(Beginning of Available data)

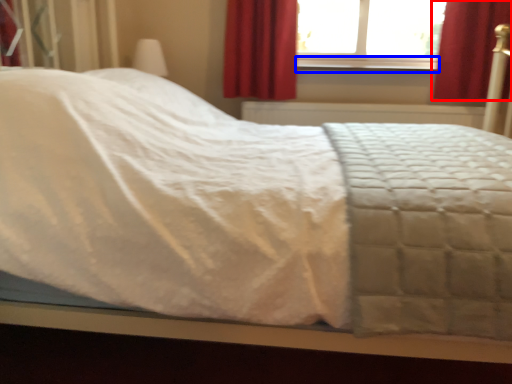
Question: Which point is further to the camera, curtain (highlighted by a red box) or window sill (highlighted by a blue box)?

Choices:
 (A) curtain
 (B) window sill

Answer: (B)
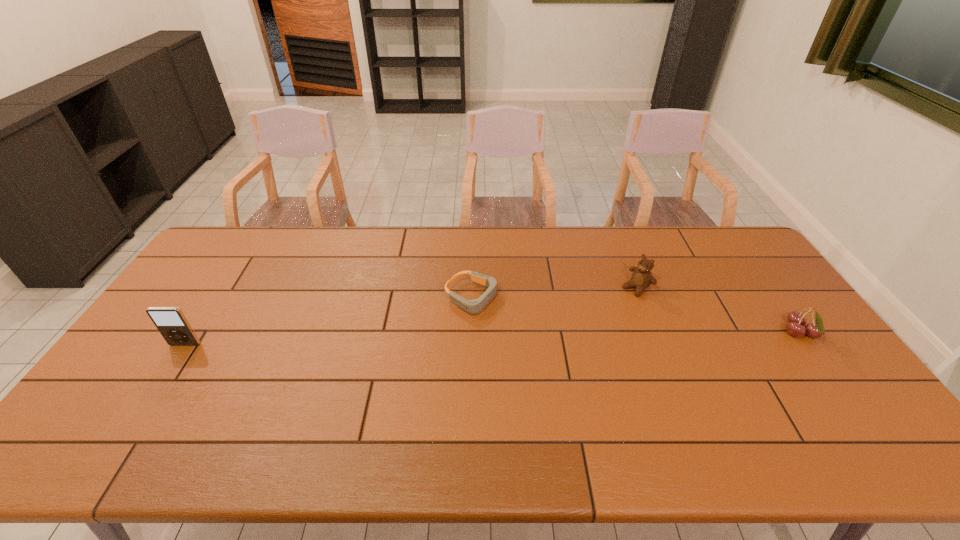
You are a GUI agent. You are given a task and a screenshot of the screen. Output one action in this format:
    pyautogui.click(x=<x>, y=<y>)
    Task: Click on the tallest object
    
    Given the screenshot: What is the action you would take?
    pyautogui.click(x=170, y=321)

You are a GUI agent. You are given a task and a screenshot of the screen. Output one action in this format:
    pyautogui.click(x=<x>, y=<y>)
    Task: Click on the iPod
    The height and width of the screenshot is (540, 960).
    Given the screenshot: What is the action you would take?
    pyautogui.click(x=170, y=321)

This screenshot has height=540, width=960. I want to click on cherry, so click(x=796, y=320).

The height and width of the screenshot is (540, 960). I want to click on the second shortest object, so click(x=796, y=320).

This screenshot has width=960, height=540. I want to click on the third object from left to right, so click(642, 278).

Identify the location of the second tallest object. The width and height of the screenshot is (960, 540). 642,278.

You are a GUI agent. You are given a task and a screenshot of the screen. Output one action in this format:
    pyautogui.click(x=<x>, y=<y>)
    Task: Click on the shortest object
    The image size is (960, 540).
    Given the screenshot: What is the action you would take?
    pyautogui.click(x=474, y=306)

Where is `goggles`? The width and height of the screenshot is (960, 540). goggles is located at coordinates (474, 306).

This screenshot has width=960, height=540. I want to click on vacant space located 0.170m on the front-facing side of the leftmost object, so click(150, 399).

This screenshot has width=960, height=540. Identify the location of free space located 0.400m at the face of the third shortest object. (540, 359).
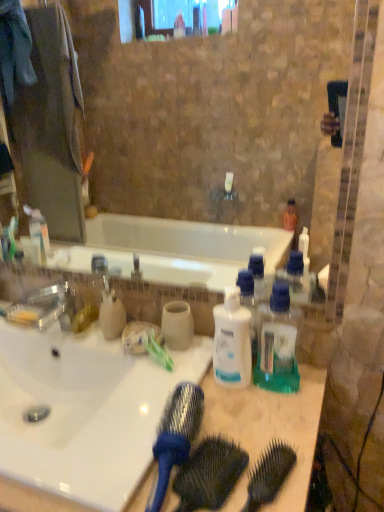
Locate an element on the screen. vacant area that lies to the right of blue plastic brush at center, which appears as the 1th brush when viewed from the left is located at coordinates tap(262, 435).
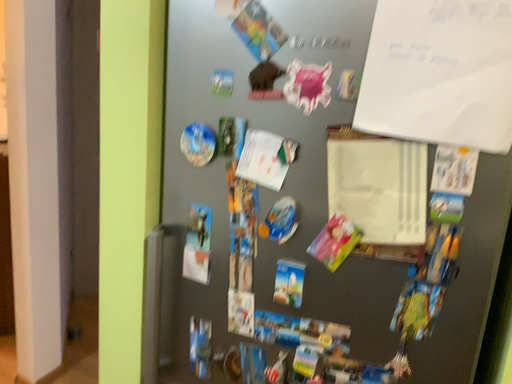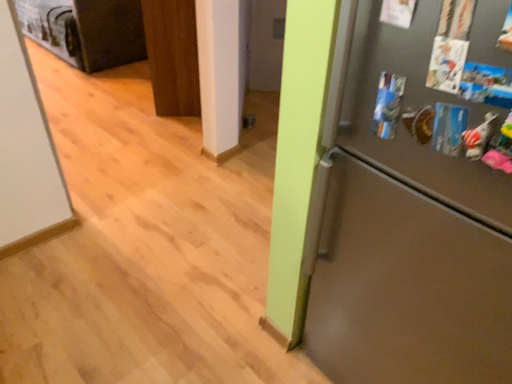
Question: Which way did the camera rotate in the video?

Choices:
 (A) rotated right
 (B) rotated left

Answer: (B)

(End of Available data)
(Beginning of Available data)

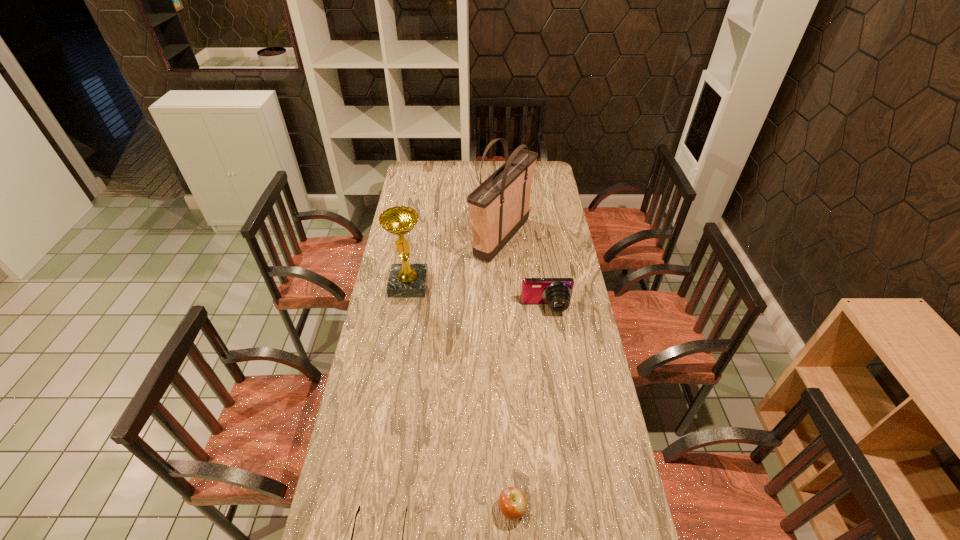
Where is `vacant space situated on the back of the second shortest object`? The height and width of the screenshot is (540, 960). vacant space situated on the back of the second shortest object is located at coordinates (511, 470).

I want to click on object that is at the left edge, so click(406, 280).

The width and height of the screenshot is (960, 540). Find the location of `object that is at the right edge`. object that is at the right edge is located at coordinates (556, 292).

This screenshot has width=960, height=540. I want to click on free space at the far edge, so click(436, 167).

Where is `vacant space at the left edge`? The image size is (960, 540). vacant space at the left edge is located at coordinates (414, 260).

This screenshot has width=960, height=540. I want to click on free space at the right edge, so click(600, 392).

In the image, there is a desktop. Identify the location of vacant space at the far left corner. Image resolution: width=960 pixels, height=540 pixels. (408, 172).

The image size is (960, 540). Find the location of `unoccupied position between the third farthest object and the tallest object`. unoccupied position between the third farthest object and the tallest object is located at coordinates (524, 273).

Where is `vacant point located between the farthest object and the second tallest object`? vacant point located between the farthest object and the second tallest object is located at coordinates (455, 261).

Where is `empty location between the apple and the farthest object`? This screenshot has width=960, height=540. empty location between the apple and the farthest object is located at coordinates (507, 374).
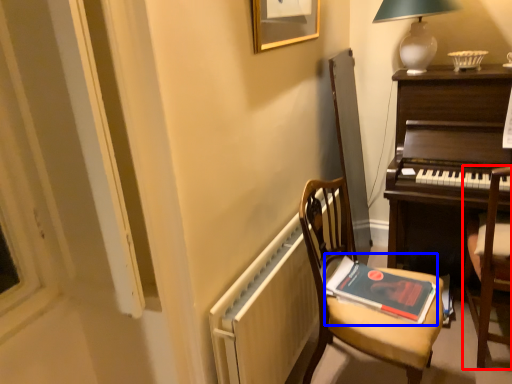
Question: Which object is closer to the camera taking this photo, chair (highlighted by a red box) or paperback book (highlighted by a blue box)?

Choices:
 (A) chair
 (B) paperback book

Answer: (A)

(End of Available data)

What you should do: Rewrite the entries from the line with "so click(436, 167)." through the line with "Answer: (A)", swapping "vacant space" for "empty space" and changing nothing else. Omit the pictures.

Written response:
This screenshot has width=960, height=540. I want to click on free space at the far edge, so click(436, 167).

Where is `empty space at the left edge`? The image size is (960, 540). empty space at the left edge is located at coordinates (414, 260).

This screenshot has width=960, height=540. I want to click on free space at the right edge, so click(600, 392).

In the image, there is a desktop. Identify the location of empty space at the far left corner. Image resolution: width=960 pixels, height=540 pixels. (408, 172).

The image size is (960, 540). Find the location of `unoccupied position between the third farthest object and the tallest object`. unoccupied position between the third farthest object and the tallest object is located at coordinates (524, 273).

Where is `vacant point located between the farthest object and the second tallest object`? vacant point located between the farthest object and the second tallest object is located at coordinates (455, 261).

Where is `empty location between the apple and the farthest object`? This screenshot has width=960, height=540. empty location between the apple and the farthest object is located at coordinates (507, 374).
Question: Which object is closer to the camera taking this photo, chair (highlighted by a red box) or paperback book (highlighted by a blue box)?

Choices:
 (A) chair
 (B) paperback book

Answer: (A)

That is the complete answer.